Activity —
From the data below, copy exactly the lines that lie between the one holding "(550, 396) = (259, 225): yellow" and the one holding "(702, 445) = (177, 294): yellow apple -> none", including both, and nothing more.

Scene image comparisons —
☆ ☆ ☆ ☆ ☆ ☆ ☆
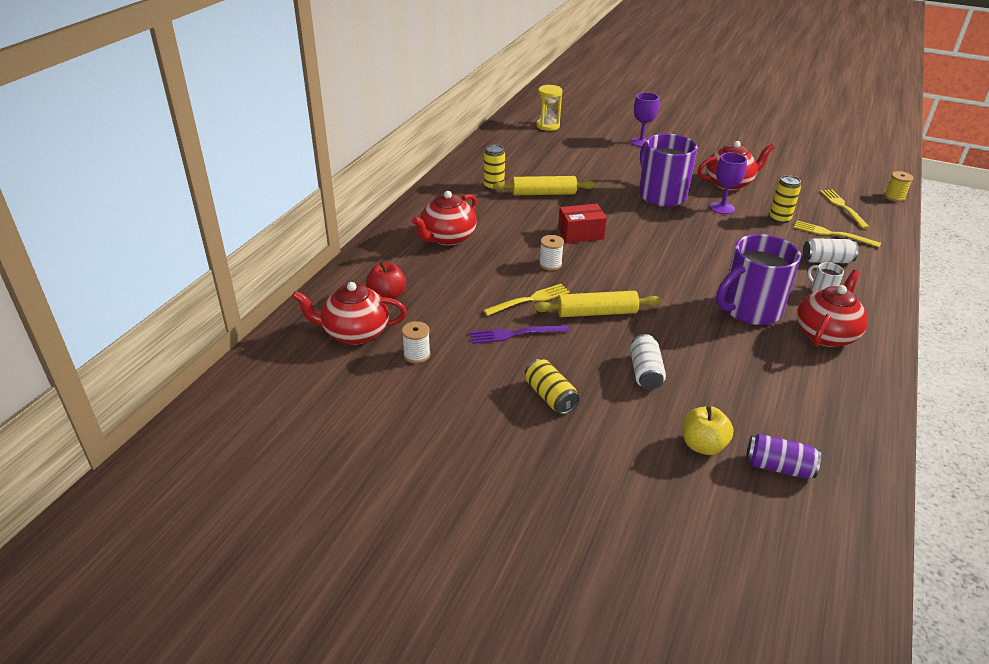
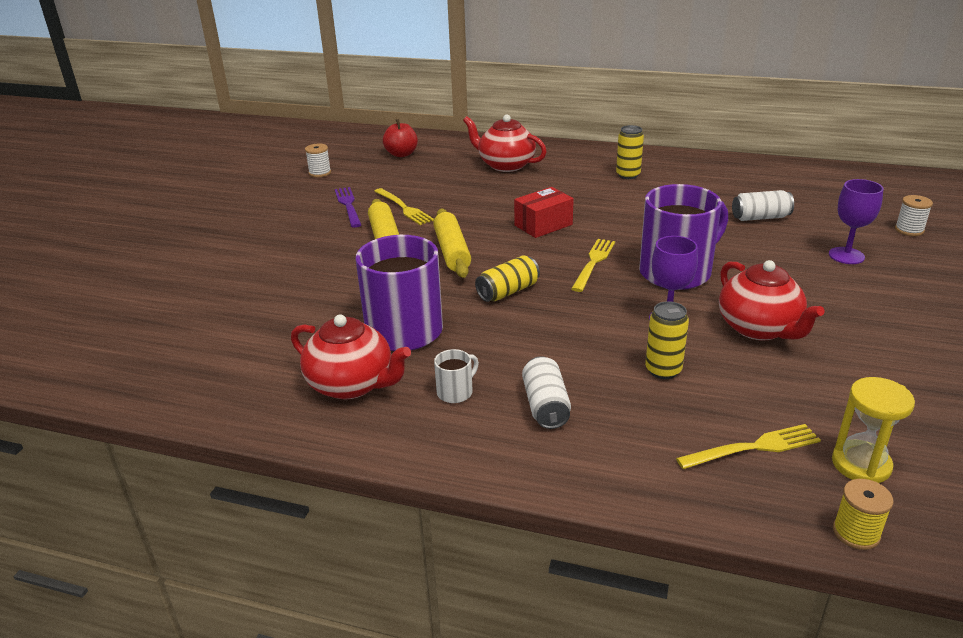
camera: 85 degrees right, 5 degrees down
(354, 333) = (348, 150): red teapot -> none
(543, 193) = (629, 201): yellow rolling pin -> yellow rolling pin (452, 251)
(548, 126) = (830, 191): yellow hourglass -> yellow hourglass (861, 464)
(550, 264) = (472, 213): white spool -> white spool (909, 230)
(550, 396) = (259, 225): yellow can -> yellow can (508, 291)
(580, 233) = (543, 225): red box -> red box turned 75 degrees clockwise
(645, 372) = (287, 266): white can -> white can (760, 217)
(702, 445) = (177, 294): yellow apple -> none
(778, 467) = (135, 333): purple can -> none
(832, 234) = (638, 421): yellow fork -> yellow fork (593, 262)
☆ ☆ ☆ ☆ ☆ ☆ ☆
Answer to the problem —
(550, 396) = (259, 225): yellow can -> yellow can (508, 291)
(580, 233) = (543, 225): red box -> red box turned 75 degrees clockwise
(645, 372) = (287, 266): white can -> white can (760, 217)
(702, 445) = (177, 294): yellow apple -> none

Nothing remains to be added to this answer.